**Problem to solve:** In the records below, find the line with "red boat [780,78,938,257]", then copy each line exactly until you have copied the line with "white ring [251,93,339,160]". Leave any picture out.

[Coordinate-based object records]

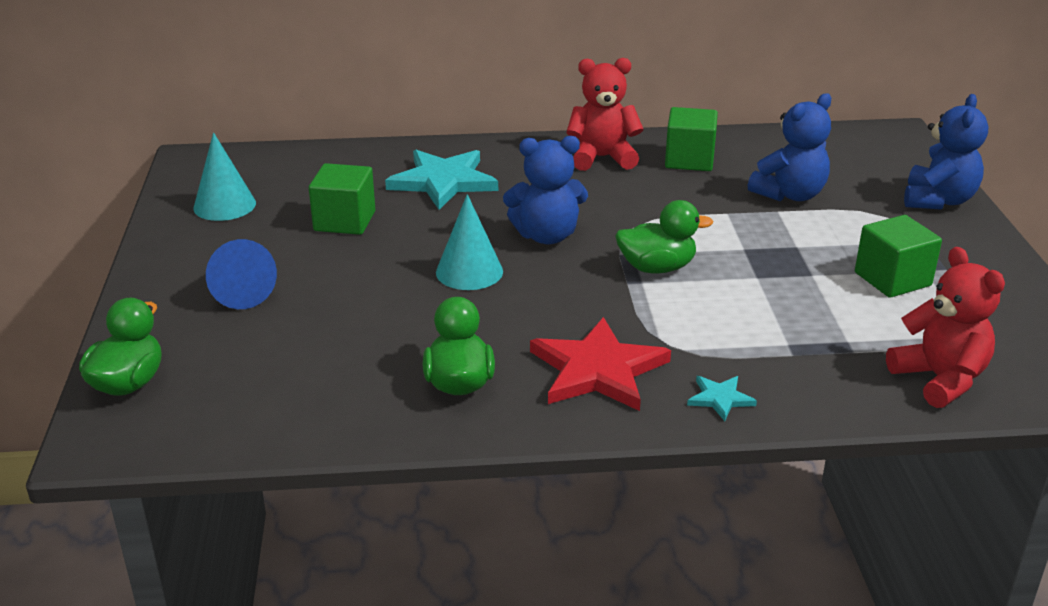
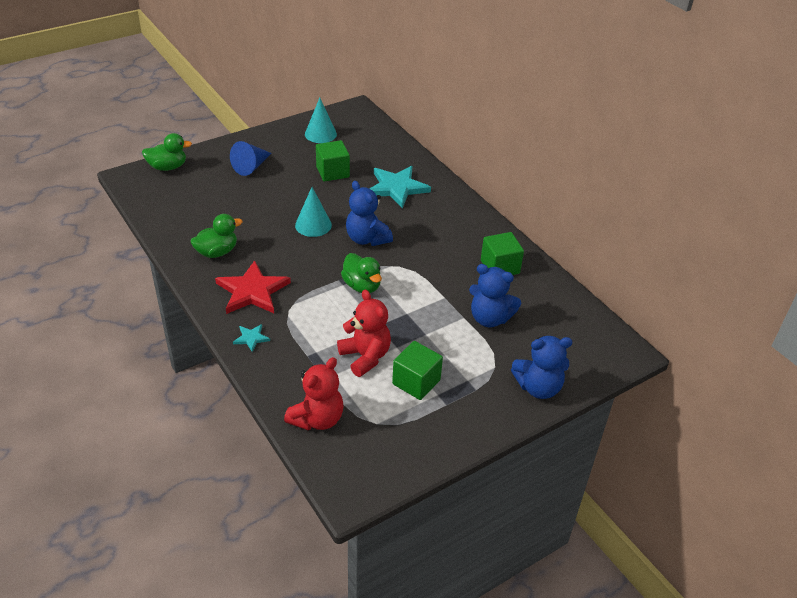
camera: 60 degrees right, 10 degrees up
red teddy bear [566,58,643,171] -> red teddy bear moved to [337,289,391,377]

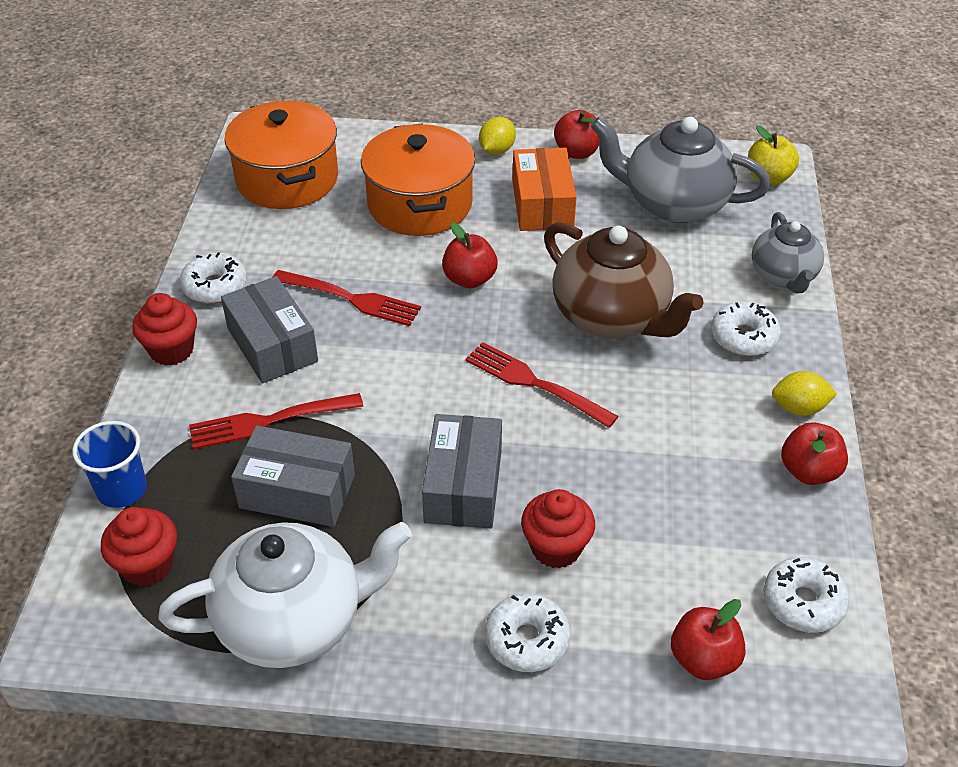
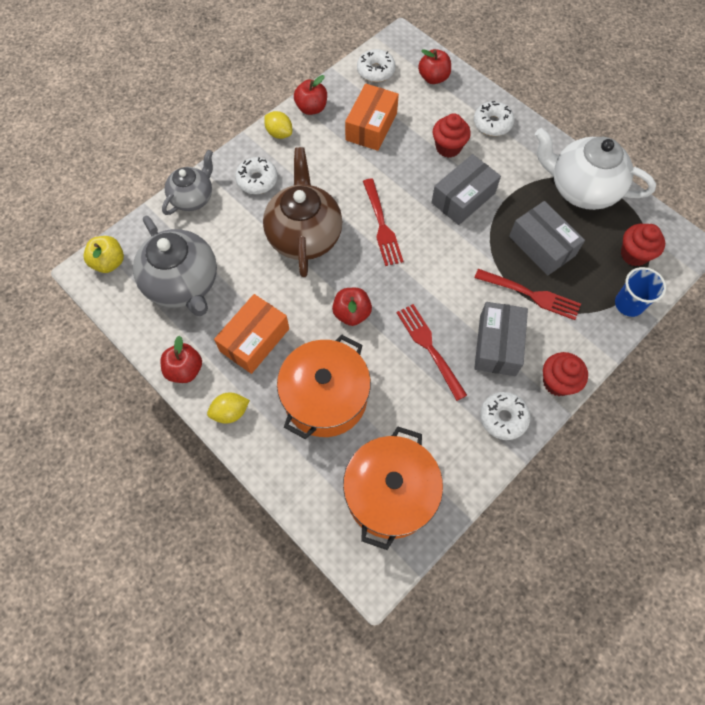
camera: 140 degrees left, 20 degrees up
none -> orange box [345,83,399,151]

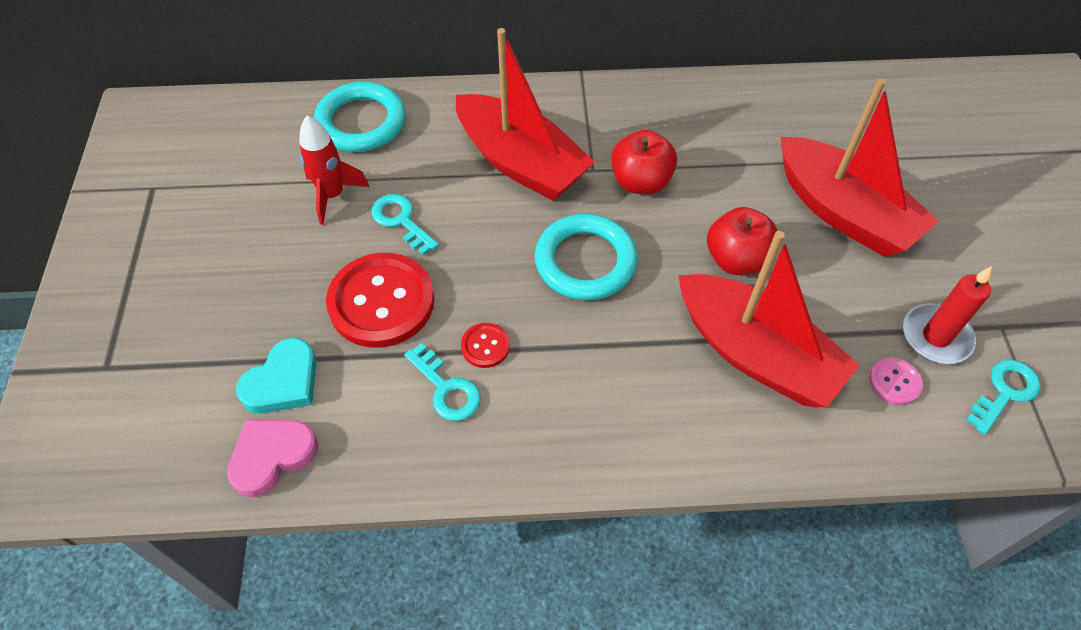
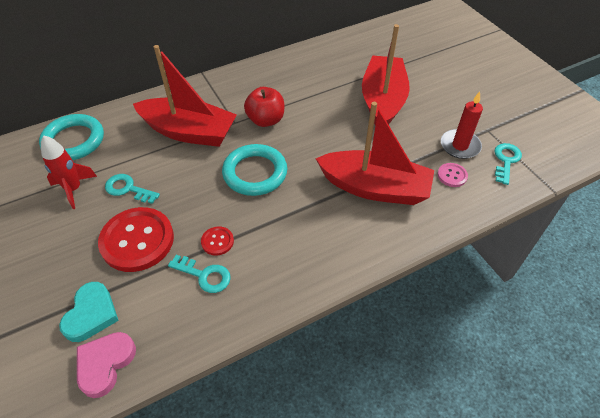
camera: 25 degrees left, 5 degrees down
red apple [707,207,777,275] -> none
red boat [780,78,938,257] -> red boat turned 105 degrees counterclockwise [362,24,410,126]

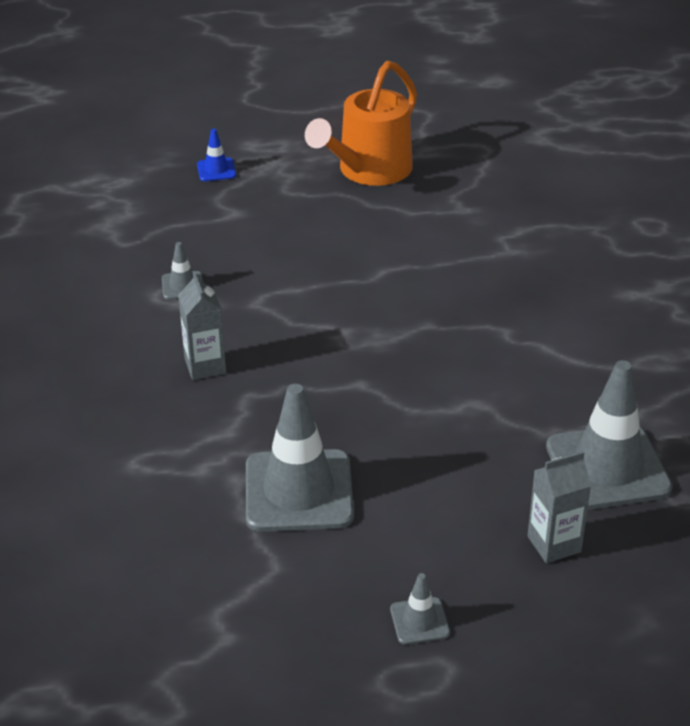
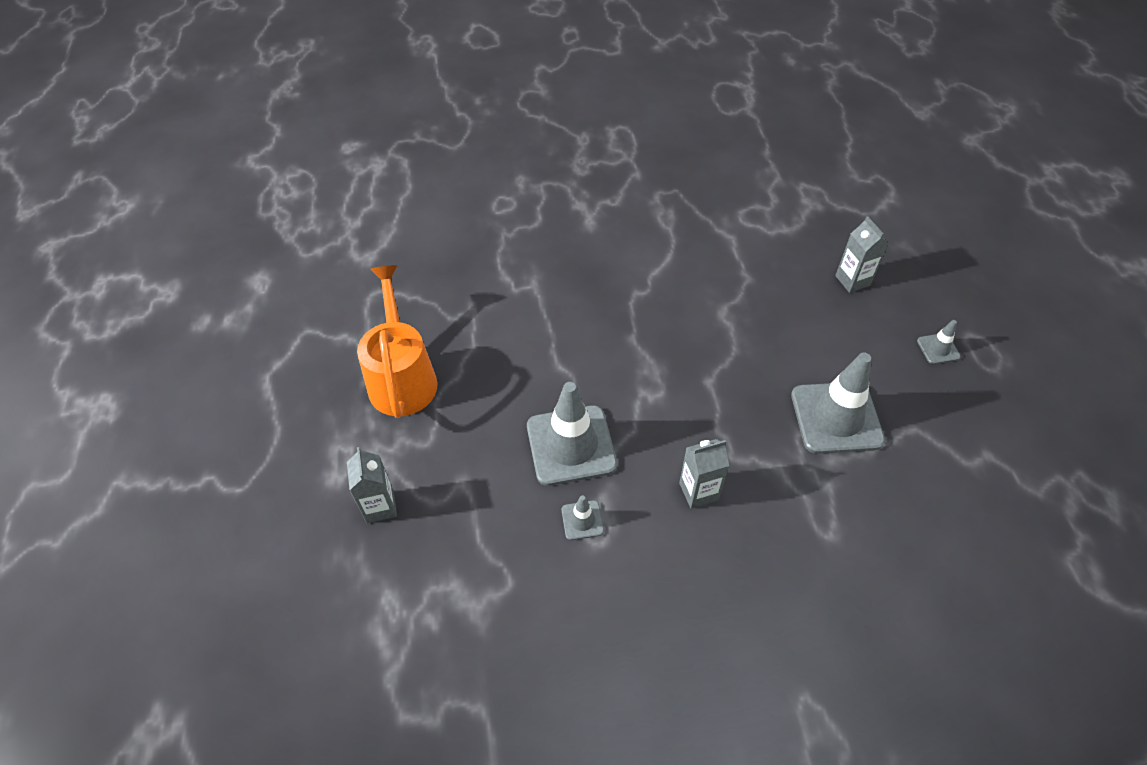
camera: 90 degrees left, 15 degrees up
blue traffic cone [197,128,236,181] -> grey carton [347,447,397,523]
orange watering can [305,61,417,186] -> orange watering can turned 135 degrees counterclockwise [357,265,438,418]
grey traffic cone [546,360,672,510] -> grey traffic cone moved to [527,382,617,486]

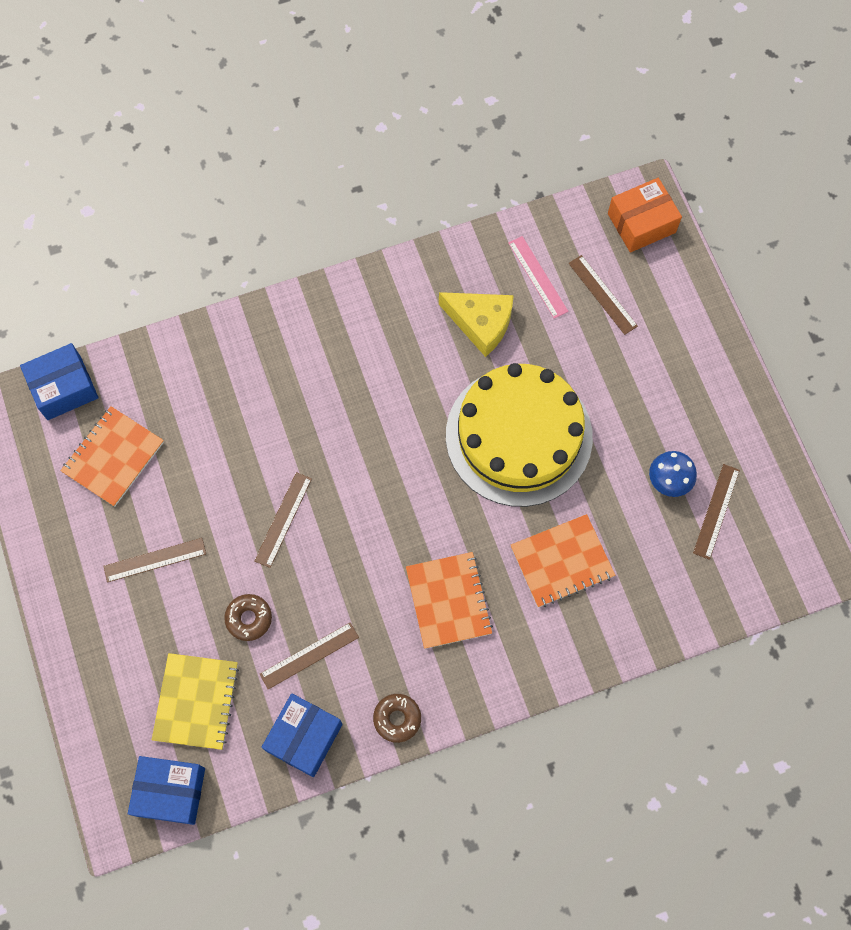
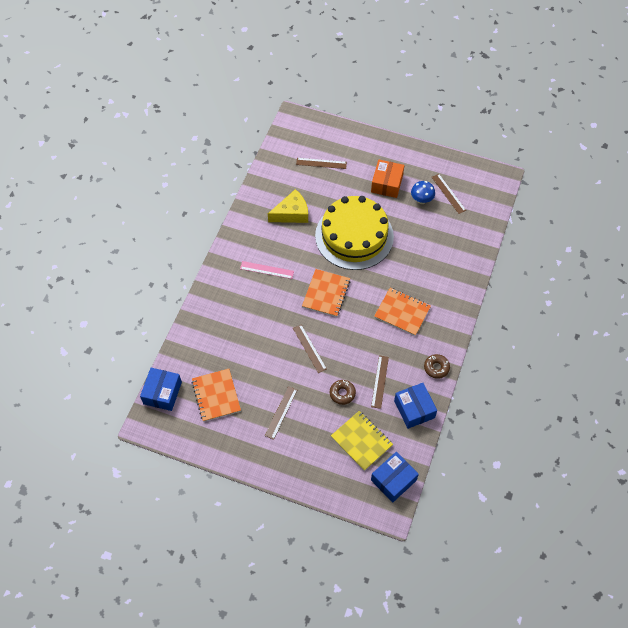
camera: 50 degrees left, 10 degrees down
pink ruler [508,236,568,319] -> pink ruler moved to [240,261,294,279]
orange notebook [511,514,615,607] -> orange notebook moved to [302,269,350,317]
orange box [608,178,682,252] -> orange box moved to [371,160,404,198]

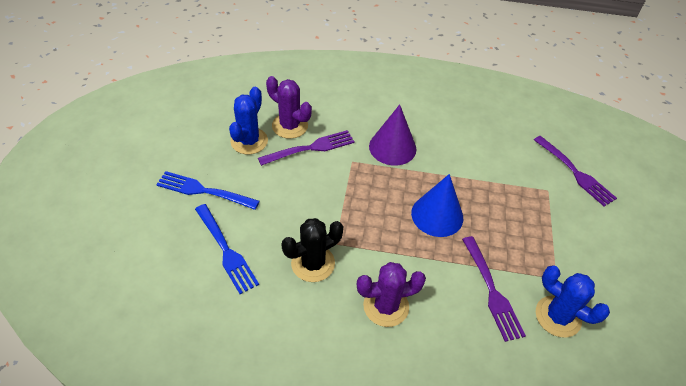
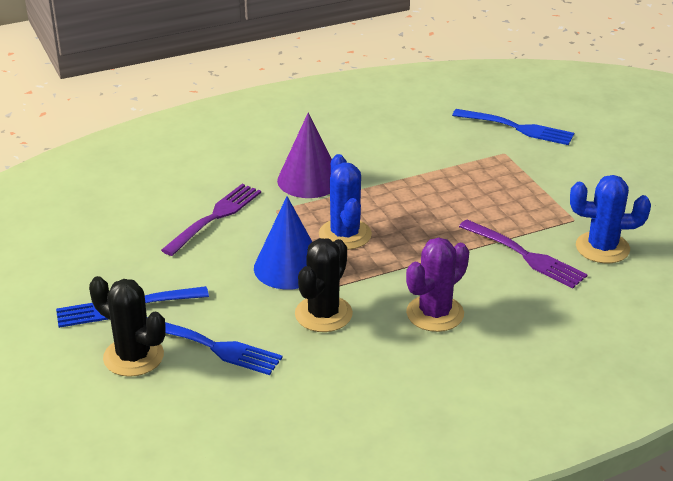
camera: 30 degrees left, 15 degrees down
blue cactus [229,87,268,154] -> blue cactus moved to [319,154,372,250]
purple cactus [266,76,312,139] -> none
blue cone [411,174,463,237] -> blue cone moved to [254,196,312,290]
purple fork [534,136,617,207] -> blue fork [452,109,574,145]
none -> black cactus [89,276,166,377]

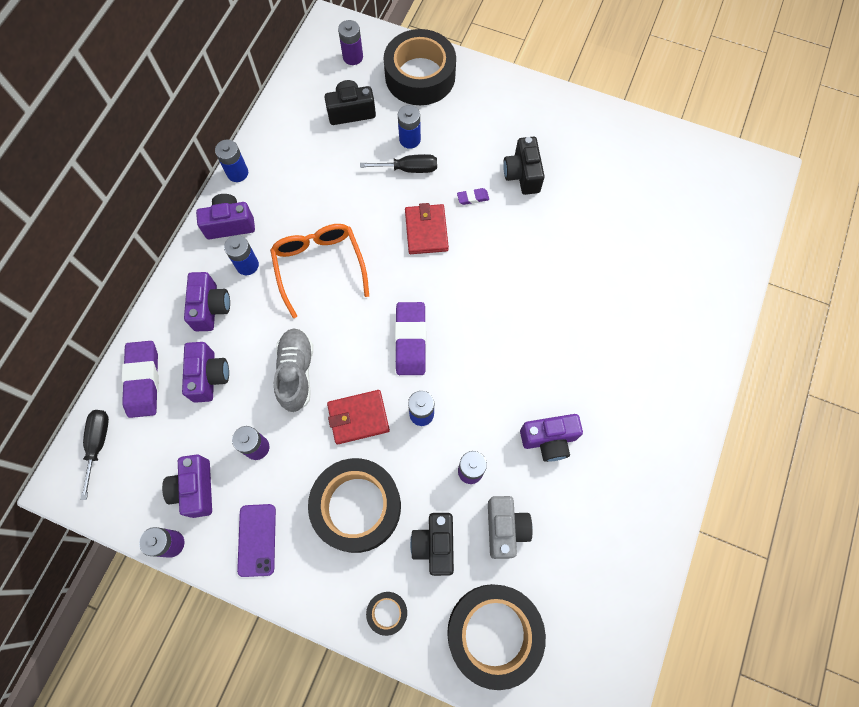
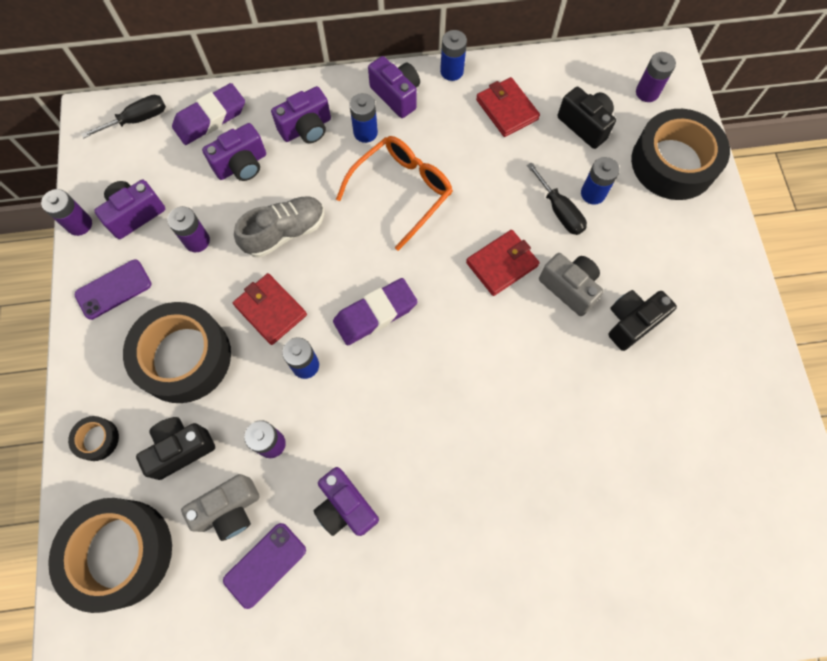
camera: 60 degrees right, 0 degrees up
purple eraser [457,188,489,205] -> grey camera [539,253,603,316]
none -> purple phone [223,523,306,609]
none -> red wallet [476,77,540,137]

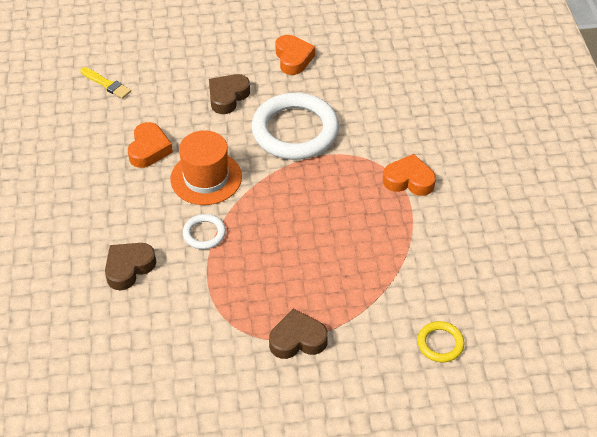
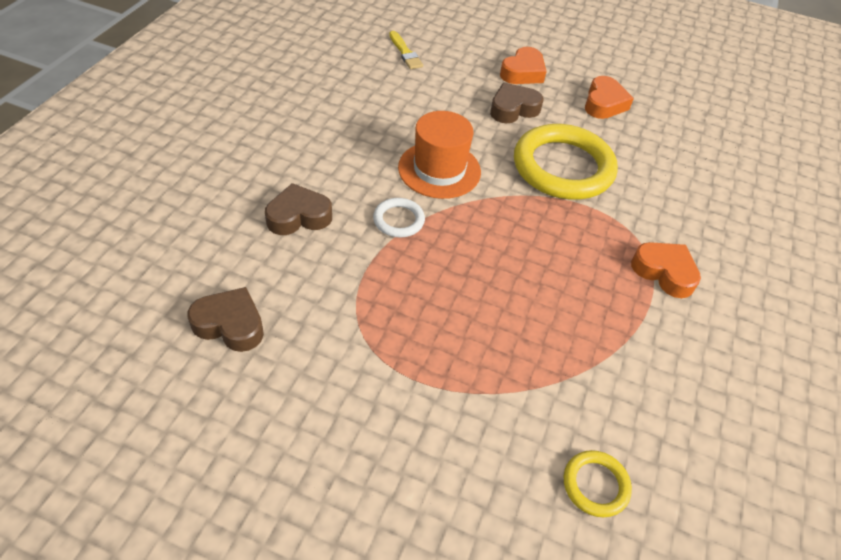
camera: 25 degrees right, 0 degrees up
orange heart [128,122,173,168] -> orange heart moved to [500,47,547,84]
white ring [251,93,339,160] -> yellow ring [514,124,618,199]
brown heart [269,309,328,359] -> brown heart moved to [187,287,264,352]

**Exercise answer:**
red boat [780,78,938,257] -> red boat turned 105 degrees counterclockwise [362,24,410,126]

camera: 90 degrees left, 15 degrees up
blue traffic cone [197,128,236,181] -> grey carton [347,447,397,523]
orange watering can [305,61,417,186] -> orange watering can turned 135 degrees counterclockwise [357,265,438,418]
grey traffic cone [546,360,672,510] -> grey traffic cone moved to [527,382,617,486]

camera: 50 degrees left, 10 degrees down
pink ruler [508,236,568,319] -> pink ruler moved to [240,261,294,279]
orange notebook [511,514,615,607] -> orange notebook moved to [302,269,350,317]
orange box [608,178,682,252] -> orange box moved to [371,160,404,198]

camera: 30 degrees left, 15 degrees down
blue cactus [229,87,268,154] -> blue cactus moved to [319,154,372,250]
purple cactus [266,76,312,139] -> none
blue cone [411,174,463,237] -> blue cone moved to [254,196,312,290]
purple fork [534,136,617,207] -> blue fork [452,109,574,145]
none -> black cactus [89,276,166,377]

camera: 60 degrees right, 0 degrees up
purple eraser [457,188,489,205] -> grey camera [539,253,603,316]
none -> purple phone [223,523,306,609]
none -> red wallet [476,77,540,137]

camera: 25 degrees right, 0 degrees up
orange heart [128,122,173,168] -> orange heart moved to [500,47,547,84]
white ring [251,93,339,160] -> yellow ring [514,124,618,199]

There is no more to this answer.